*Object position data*
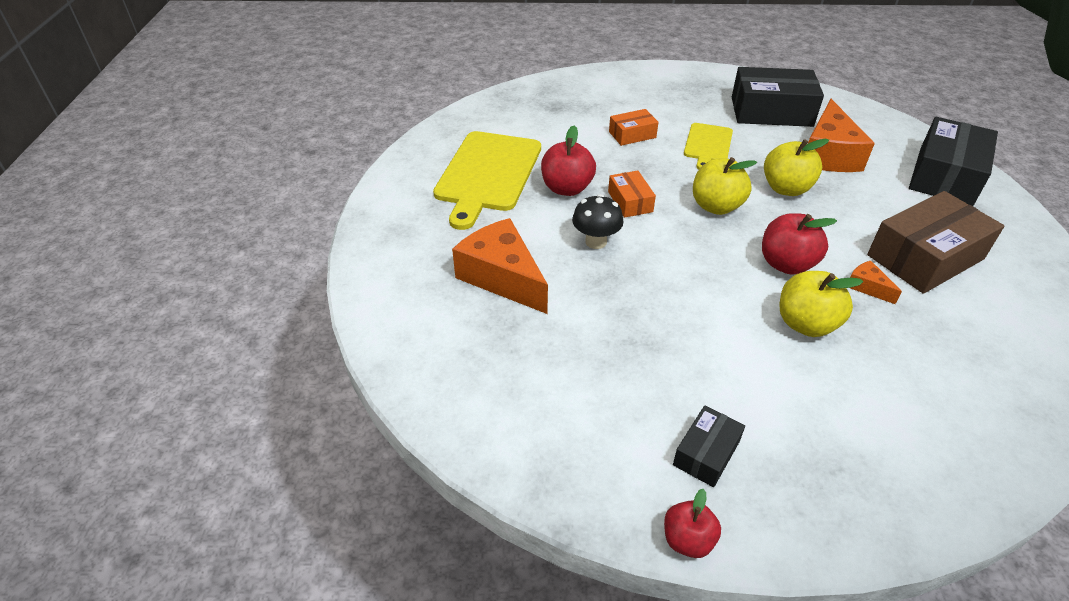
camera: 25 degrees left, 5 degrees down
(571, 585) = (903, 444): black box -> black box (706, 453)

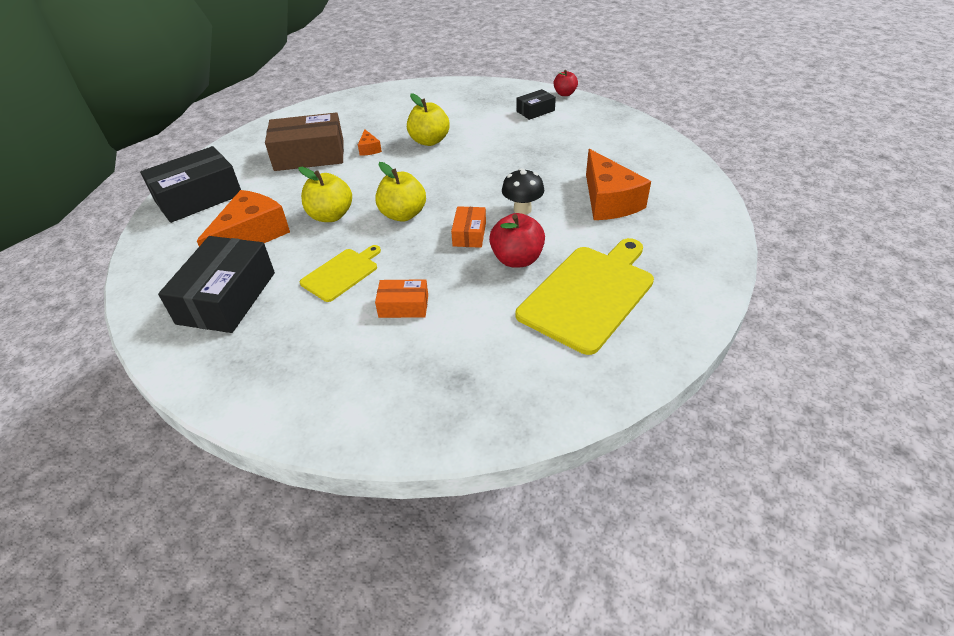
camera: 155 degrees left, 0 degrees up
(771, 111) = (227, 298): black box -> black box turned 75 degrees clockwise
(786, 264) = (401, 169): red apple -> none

*Exercise description*
Find the lines above that contain the word "black" and copy each one.

*Task answer*
(571, 585) = (903, 444): black box -> black box (706, 453)
(771, 111) = (227, 298): black box -> black box turned 75 degrees clockwise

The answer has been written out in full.